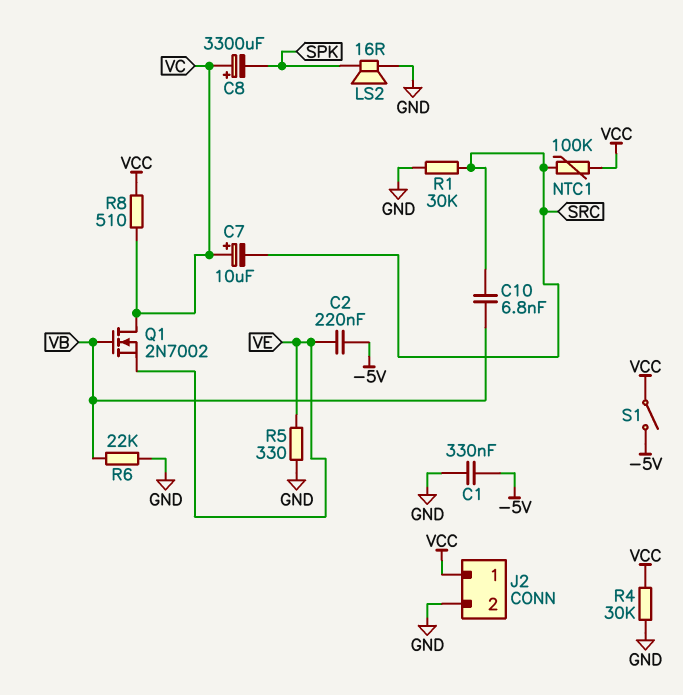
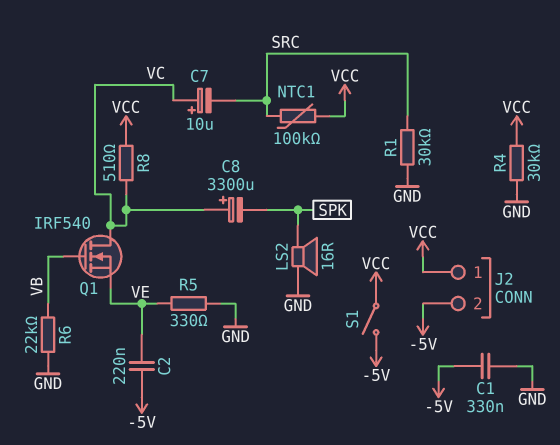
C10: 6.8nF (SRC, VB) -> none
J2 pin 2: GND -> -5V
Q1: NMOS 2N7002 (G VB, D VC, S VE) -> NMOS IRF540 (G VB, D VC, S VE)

---

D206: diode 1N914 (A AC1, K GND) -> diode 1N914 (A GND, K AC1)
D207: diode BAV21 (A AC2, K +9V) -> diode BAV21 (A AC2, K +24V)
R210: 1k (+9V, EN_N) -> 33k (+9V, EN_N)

Required action: Copy the stretch of the records above that runs from the line with "J2 pin 2: GND -> -5V" through the line with "Q1: NMOS 2N7002". Both end lines belong in the copy, and nothing else does.

Response box:
J2 pin 2: GND -> -5V
Q1: NMOS 2N7002 (G VB, D VC, S VE) -> NMOS IRF540 (G VB, D VC, S VE)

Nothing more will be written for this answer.